-- Begin Records supplied --

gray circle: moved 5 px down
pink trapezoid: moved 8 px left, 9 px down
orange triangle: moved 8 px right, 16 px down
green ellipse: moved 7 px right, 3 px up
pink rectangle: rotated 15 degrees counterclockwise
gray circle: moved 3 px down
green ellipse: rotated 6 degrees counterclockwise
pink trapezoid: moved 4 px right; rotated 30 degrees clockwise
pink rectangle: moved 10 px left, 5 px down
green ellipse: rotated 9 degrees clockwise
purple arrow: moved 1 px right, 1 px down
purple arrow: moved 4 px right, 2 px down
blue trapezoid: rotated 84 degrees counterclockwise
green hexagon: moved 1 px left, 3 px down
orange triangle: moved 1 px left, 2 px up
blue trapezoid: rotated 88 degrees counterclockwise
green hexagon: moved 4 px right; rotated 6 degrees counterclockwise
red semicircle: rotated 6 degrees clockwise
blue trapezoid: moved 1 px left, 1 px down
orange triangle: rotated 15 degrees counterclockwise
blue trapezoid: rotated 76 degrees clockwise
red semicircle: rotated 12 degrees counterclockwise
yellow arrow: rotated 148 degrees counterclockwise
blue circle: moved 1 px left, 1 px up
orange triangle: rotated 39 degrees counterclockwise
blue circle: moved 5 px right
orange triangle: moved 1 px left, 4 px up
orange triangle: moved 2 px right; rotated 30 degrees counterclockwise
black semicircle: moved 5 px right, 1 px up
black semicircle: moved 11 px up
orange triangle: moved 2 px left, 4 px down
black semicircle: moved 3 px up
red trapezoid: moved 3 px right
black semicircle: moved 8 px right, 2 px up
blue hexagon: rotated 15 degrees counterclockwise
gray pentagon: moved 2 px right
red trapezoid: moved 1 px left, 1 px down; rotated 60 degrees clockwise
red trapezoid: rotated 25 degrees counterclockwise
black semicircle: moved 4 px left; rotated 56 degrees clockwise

-- End Records supplied --

▶ Your objective
Rename every "orange triangle" in the material above to "orange diamond" and reproduce all the lines with nothing else altered.

▶ Written answer
gray circle: moved 5 px down
pink trapezoid: moved 8 px left, 9 px down
orange diamond: moved 8 px right, 16 px down
green ellipse: moved 7 px right, 3 px up
pink rectangle: rotated 15 degrees counterclockwise
gray circle: moved 3 px down
green ellipse: rotated 6 degrees counterclockwise
pink trapezoid: moved 4 px right; rotated 30 degrees clockwise
pink rectangle: moved 10 px left, 5 px down
green ellipse: rotated 9 degrees clockwise
purple arrow: moved 1 px right, 1 px down
purple arrow: moved 4 px right, 2 px down
blue trapezoid: rotated 84 degrees counterclockwise
green hexagon: moved 1 px left, 3 px down
orange diamond: moved 1 px left, 2 px up
blue trapezoid: rotated 88 degrees counterclockwise
green hexagon: moved 4 px right; rotated 6 degrees counterclockwise
red semicircle: rotated 6 degrees clockwise
blue trapezoid: moved 1 px left, 1 px down
orange diamond: rotated 15 degrees counterclockwise
blue trapezoid: rotated 76 degrees clockwise
red semicircle: rotated 12 degrees counterclockwise
yellow arrow: rotated 148 degrees counterclockwise
blue circle: moved 1 px left, 1 px up
orange diamond: rotated 39 degrees counterclockwise
blue circle: moved 5 px right
orange diamond: moved 1 px left, 4 px up
orange diamond: moved 2 px right; rotated 30 degrees counterclockwise
black semicircle: moved 5 px right, 1 px up
black semicircle: moved 11 px up
orange diamond: moved 2 px left, 4 px down
black semicircle: moved 3 px up
red trapezoid: moved 3 px right
black semicircle: moved 8 px right, 2 px up
blue hexagon: rotated 15 degrees counterclockwise
gray pentagon: moved 2 px right
red trapezoid: moved 1 px left, 1 px down; rotated 60 degrees clockwise
red trapezoid: rotated 25 degrees counterclockwise
black semicircle: moved 4 px left; rotated 56 degrees clockwise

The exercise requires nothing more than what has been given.